* _YOUR GOAL_
Everything from the line containing "grey boat: 2 -> 0" down to the last line of the entries below must be transcribed exactly, and nothing else.

* _EXTRACTED INFORMATION_

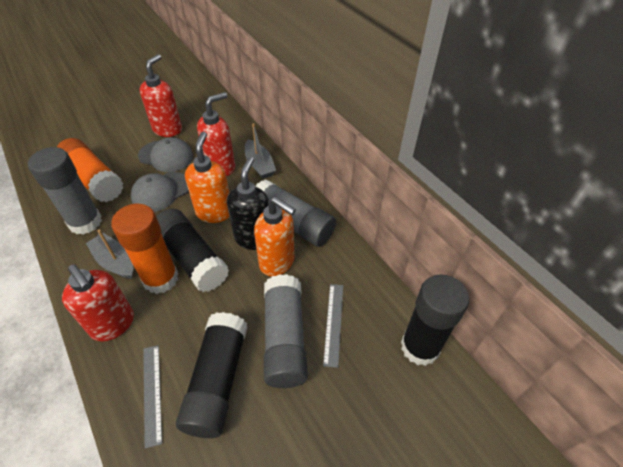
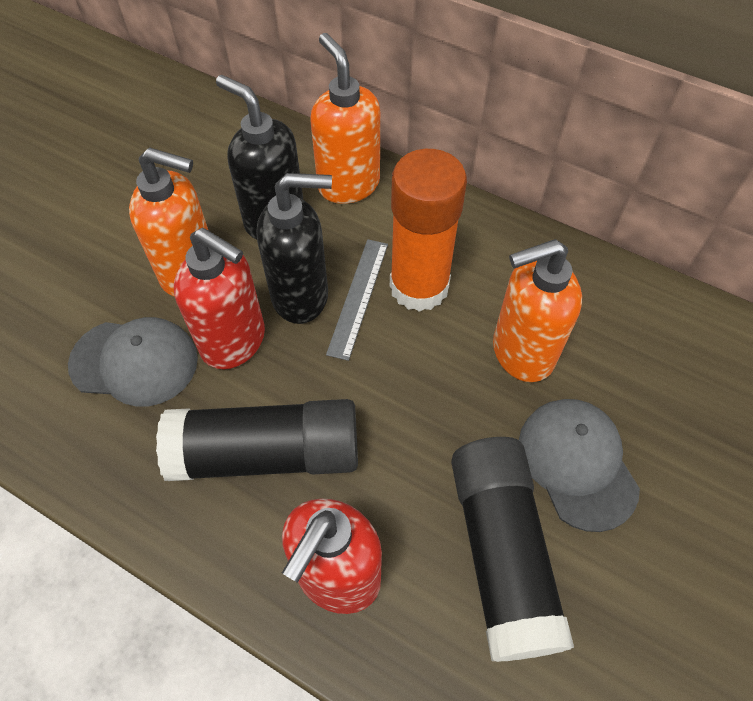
black glue stick: 3 -> 2
black soap dispenser: 1 -> 2
grey boat: 2 -> 0
grey glue stick: 3 -> 0
grey ruler: 2 -> 1
orange glue stick: 2 -> 1
orange soap dispenser: 2 -> 3
red soap dispenser: 3 -> 2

* _ANSWER BELOW_
grey boat: 2 -> 0
grey glue stick: 3 -> 0
grey ruler: 2 -> 1
orange glue stick: 2 -> 1
orange soap dispenser: 2 -> 3
red soap dispenser: 3 -> 2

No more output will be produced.